The problem: Look below for the line with "green spinning top" and the line with "grey spinning top [753,349,832,425] -> none"; repeat exactly those two lines and all lines between them, but no pictures.

#### Provided entries ####

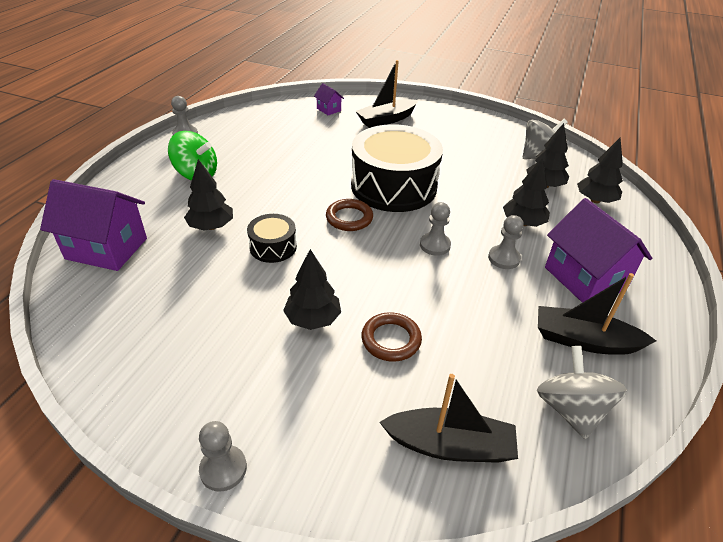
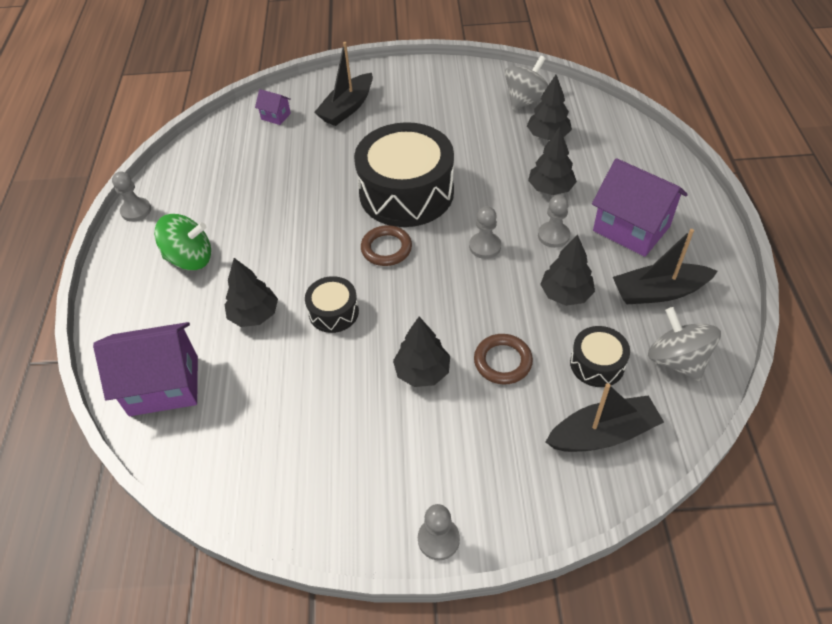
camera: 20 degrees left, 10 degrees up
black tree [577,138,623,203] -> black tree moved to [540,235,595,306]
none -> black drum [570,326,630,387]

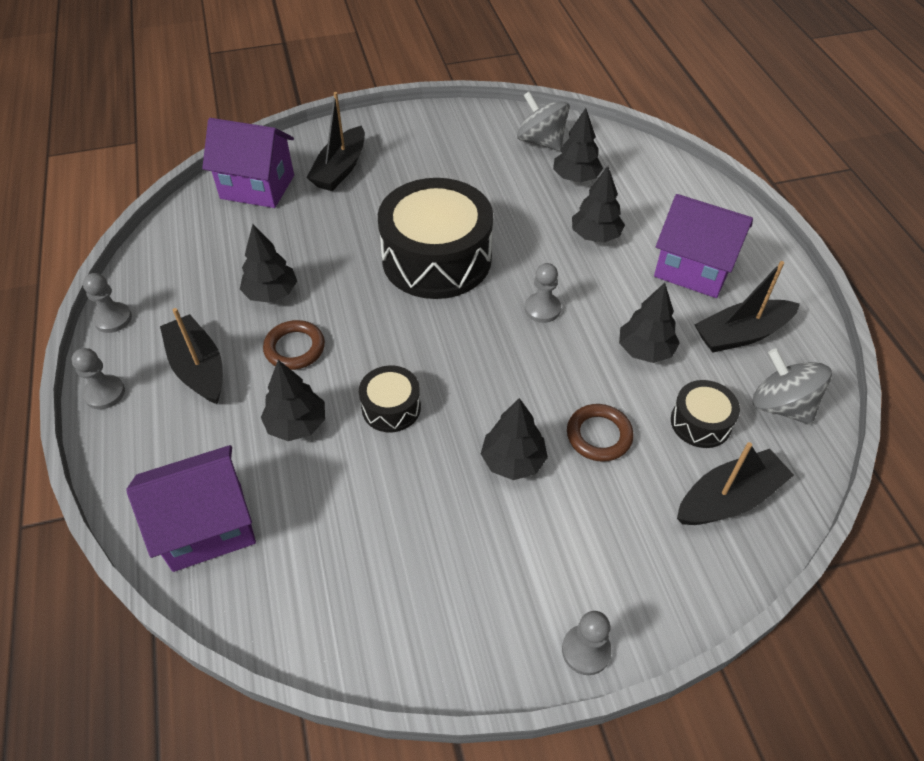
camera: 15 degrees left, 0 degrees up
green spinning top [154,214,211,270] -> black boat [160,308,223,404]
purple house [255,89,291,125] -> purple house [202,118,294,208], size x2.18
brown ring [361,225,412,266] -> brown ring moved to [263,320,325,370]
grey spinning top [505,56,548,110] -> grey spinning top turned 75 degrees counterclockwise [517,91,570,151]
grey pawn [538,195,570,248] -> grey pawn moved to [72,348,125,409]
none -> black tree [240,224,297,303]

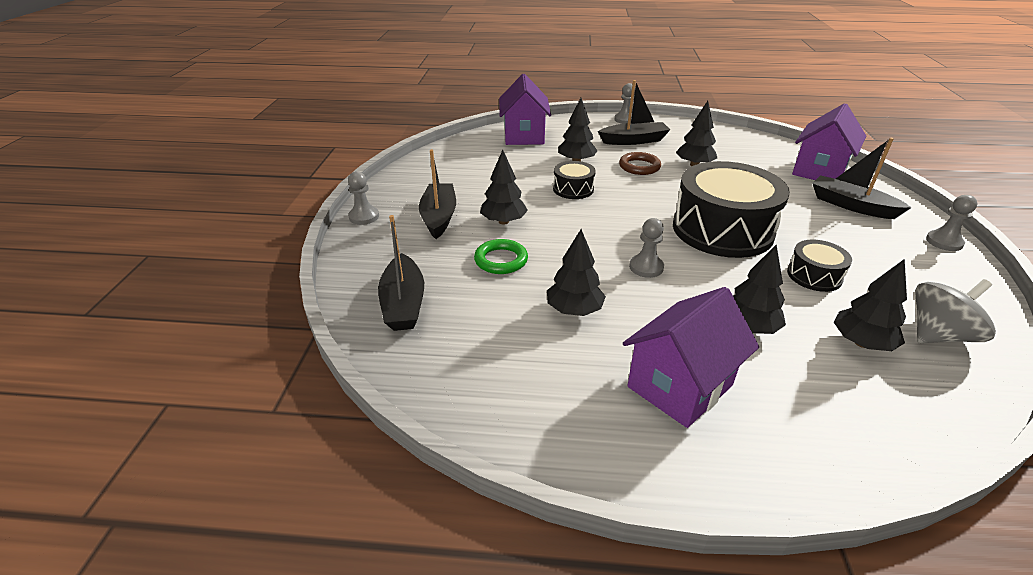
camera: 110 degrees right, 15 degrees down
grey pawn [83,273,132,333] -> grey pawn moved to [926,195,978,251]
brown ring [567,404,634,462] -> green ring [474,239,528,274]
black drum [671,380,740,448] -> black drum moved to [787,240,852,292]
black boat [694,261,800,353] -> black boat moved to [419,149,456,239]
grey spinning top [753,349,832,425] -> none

####
#### Provided entries ####

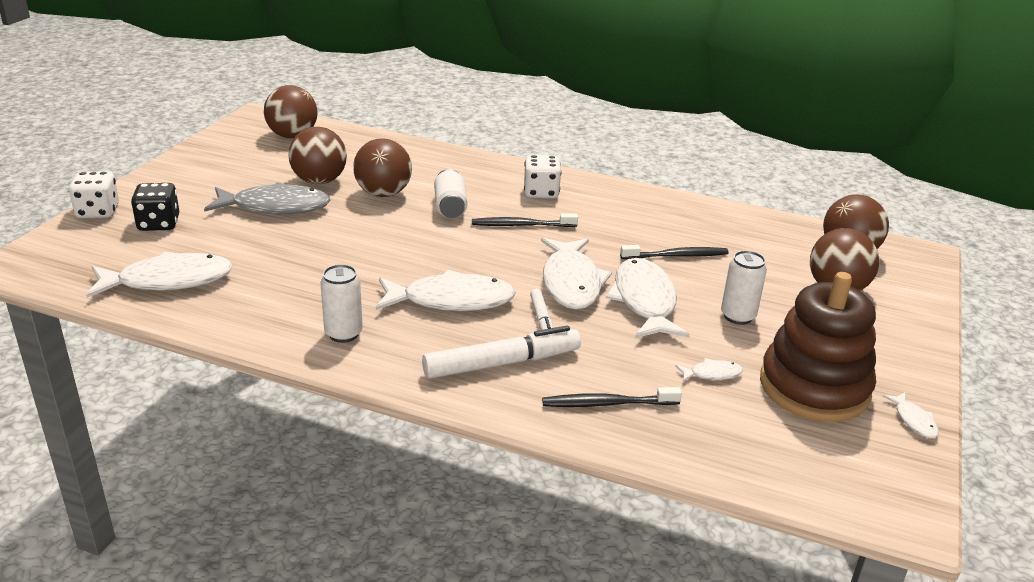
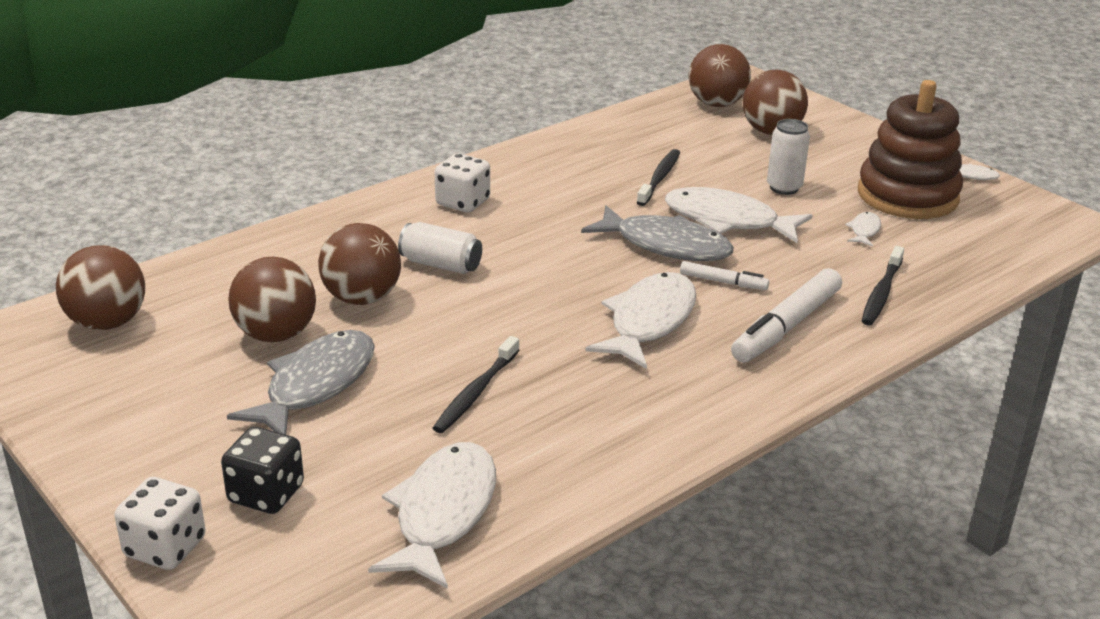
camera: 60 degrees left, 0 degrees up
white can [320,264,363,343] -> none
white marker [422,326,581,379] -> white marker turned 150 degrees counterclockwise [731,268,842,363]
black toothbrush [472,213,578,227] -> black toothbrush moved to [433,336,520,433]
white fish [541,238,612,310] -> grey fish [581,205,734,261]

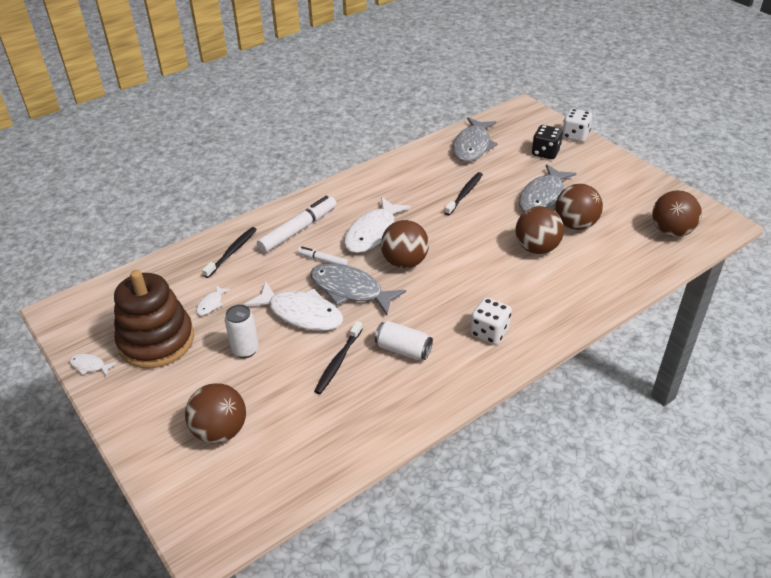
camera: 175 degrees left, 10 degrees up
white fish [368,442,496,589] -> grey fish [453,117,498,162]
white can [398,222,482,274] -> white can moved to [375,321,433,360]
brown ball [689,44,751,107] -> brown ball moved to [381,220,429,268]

####

Answer below:
green spinning top [154,214,211,270] -> black boat [160,308,223,404]
purple house [255,89,291,125] -> purple house [202,118,294,208], size x2.18
brown ring [361,225,412,266] -> brown ring moved to [263,320,325,370]
grey spinning top [505,56,548,110] -> grey spinning top turned 75 degrees counterclockwise [517,91,570,151]
grey pawn [538,195,570,248] -> grey pawn moved to [72,348,125,409]
none -> black tree [240,224,297,303]

camera: 110 degrees right, 15 degrees down
grey pawn [83,273,132,333] -> grey pawn moved to [926,195,978,251]
brown ring [567,404,634,462] -> green ring [474,239,528,274]
black drum [671,380,740,448] -> black drum moved to [787,240,852,292]
black boat [694,261,800,353] -> black boat moved to [419,149,456,239]
grey spinning top [753,349,832,425] -> none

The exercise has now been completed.